## WHAT YOU ARE ASKED TO DO
Only the lines below, from the one with "(538, 319) = (452, 415): none" through the one with "(521, 337) = (582, 391): none -> white hammer", are to be written out, exactly.

## MATERIAL PROVIDED
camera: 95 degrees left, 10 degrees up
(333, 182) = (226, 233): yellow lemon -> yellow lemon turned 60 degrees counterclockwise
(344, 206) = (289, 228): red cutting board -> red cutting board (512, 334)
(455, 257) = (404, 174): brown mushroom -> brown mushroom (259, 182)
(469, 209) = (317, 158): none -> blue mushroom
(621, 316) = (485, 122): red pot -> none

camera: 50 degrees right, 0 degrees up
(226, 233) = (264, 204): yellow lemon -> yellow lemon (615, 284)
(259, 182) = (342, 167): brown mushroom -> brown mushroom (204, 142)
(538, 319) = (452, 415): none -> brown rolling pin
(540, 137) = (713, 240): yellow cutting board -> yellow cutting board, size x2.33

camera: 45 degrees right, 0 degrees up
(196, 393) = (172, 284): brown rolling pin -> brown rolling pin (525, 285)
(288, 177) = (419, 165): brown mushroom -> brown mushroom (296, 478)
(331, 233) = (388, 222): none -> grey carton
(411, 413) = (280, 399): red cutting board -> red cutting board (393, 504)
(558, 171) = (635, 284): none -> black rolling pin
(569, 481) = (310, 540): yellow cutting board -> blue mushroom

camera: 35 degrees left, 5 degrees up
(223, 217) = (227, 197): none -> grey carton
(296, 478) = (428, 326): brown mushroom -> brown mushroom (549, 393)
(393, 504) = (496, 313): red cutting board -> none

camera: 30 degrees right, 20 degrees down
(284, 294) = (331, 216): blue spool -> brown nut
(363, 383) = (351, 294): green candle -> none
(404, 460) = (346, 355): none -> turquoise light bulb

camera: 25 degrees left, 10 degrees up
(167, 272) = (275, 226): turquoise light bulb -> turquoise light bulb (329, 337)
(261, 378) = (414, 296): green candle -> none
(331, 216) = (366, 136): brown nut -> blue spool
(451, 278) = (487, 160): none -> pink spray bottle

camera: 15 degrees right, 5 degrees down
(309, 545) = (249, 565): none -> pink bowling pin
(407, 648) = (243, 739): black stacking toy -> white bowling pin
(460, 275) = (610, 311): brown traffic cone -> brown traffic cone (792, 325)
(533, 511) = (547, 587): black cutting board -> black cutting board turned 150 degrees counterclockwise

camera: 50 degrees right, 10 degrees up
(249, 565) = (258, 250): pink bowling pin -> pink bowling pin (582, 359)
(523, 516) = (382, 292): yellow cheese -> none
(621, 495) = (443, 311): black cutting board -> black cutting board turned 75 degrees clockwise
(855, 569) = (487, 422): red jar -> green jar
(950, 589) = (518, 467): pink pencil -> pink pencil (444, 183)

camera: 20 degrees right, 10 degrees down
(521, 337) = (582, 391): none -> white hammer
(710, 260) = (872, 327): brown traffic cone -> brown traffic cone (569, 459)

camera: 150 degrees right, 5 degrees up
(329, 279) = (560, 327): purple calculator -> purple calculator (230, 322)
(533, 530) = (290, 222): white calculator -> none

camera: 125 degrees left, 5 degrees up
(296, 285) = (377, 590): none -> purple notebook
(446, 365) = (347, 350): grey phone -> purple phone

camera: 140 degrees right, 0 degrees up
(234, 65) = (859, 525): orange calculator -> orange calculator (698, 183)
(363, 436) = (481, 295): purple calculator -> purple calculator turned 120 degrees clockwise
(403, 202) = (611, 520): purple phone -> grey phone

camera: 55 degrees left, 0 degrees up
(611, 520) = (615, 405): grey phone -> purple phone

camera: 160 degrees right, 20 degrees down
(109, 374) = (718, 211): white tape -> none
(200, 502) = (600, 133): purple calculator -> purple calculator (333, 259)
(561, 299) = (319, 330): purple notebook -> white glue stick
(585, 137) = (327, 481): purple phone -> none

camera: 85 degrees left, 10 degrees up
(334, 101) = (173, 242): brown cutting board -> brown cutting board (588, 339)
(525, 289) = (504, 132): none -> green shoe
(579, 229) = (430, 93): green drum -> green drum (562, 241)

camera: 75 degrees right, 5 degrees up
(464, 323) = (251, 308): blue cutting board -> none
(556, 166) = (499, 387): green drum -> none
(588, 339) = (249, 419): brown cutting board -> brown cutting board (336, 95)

## EXPECTED ANSWER
(538, 319) = (452, 415): none -> brown rolling pin
(540, 137) = (713, 240): yellow cutting board -> yellow cutting board, size x2.33

camera: 45 degrees right, 0 degrees up
(196, 393) = (172, 284): brown rolling pin -> brown rolling pin (525, 285)
(288, 177) = (419, 165): brown mushroom -> brown mushroom (296, 478)
(331, 233) = (388, 222): none -> grey carton
(411, 413) = (280, 399): red cutting board -> red cutting board (393, 504)
(558, 171) = (635, 284): none -> black rolling pin
(569, 481) = (310, 540): yellow cutting board -> blue mushroom

camera: 35 degrees left, 5 degrees up
(223, 217) = (227, 197): none -> grey carton
(296, 478) = (428, 326): brown mushroom -> brown mushroom (549, 393)
(393, 504) = (496, 313): red cutting board -> none

camera: 30 degrees right, 20 degrees down
(284, 294) = (331, 216): blue spool -> brown nut
(363, 383) = (351, 294): green candle -> none
(404, 460) = (346, 355): none -> turquoise light bulb

camera: 25 degrees left, 10 degrees up
(167, 272) = (275, 226): turquoise light bulb -> turquoise light bulb (329, 337)
(261, 378) = (414, 296): green candle -> none
(331, 216) = (366, 136): brown nut -> blue spool
(451, 278) = (487, 160): none -> pink spray bottle

camera: 15 degrees right, 5 degrees down
(309, 545) = (249, 565): none -> pink bowling pin
(407, 648) = (243, 739): black stacking toy -> white bowling pin
(460, 275) = (610, 311): brown traffic cone -> brown traffic cone (792, 325)
(533, 511) = (547, 587): black cutting board -> black cutting board turned 150 degrees counterclockwise

camera: 50 degrees right, 10 degrees up
(249, 565) = (258, 250): pink bowling pin -> pink bowling pin (582, 359)
(523, 516) = (382, 292): yellow cheese -> none
(621, 495) = (443, 311): black cutting board -> black cutting board turned 75 degrees clockwise
(855, 569) = (487, 422): red jar -> green jar
(950, 589) = (518, 467): pink pencil -> pink pencil (444, 183)

camera: 20 degrees right, 10 degrees down
(521, 337) = (582, 391): none -> white hammer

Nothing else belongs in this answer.